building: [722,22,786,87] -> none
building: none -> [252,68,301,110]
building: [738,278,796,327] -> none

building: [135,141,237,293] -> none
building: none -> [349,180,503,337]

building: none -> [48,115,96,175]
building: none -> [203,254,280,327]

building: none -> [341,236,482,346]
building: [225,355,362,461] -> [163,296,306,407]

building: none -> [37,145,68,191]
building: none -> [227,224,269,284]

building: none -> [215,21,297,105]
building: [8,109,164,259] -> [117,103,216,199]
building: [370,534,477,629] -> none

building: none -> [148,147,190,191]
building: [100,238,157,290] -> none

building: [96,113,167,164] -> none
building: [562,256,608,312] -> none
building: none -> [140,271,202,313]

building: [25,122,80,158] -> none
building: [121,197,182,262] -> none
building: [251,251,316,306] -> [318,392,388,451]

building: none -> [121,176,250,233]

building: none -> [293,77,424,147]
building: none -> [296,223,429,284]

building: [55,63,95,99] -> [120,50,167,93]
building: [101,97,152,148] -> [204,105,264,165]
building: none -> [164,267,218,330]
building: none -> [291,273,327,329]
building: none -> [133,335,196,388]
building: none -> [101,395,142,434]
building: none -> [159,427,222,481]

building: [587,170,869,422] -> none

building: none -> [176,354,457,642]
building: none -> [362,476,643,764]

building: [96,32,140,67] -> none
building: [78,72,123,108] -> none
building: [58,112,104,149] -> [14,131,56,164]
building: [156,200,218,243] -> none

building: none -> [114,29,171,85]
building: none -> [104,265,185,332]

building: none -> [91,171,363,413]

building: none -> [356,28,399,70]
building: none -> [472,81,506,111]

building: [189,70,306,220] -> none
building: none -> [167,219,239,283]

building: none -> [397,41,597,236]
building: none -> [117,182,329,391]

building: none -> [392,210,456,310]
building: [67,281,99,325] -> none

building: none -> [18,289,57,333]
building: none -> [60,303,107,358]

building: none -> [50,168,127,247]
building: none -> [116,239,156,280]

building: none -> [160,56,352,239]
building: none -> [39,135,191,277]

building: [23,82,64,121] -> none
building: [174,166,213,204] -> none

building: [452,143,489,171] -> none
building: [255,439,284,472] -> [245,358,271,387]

------------------------------------

◆ **Problem statement**
All lines above between those holding "building: [58,112,104,149] -> [14,131,56,164]" and "building: none -> [117,182,329,391]", inclusive, must be set down unchanged, and no other line may be included.

◆ **Result for this exercise**
building: [58,112,104,149] -> [14,131,56,164]
building: [156,200,218,243] -> none

building: none -> [114,29,171,85]
building: none -> [104,265,185,332]

building: none -> [91,171,363,413]

building: none -> [356,28,399,70]
building: none -> [472,81,506,111]

building: [189,70,306,220] -> none
building: none -> [167,219,239,283]

building: none -> [397,41,597,236]
building: none -> [117,182,329,391]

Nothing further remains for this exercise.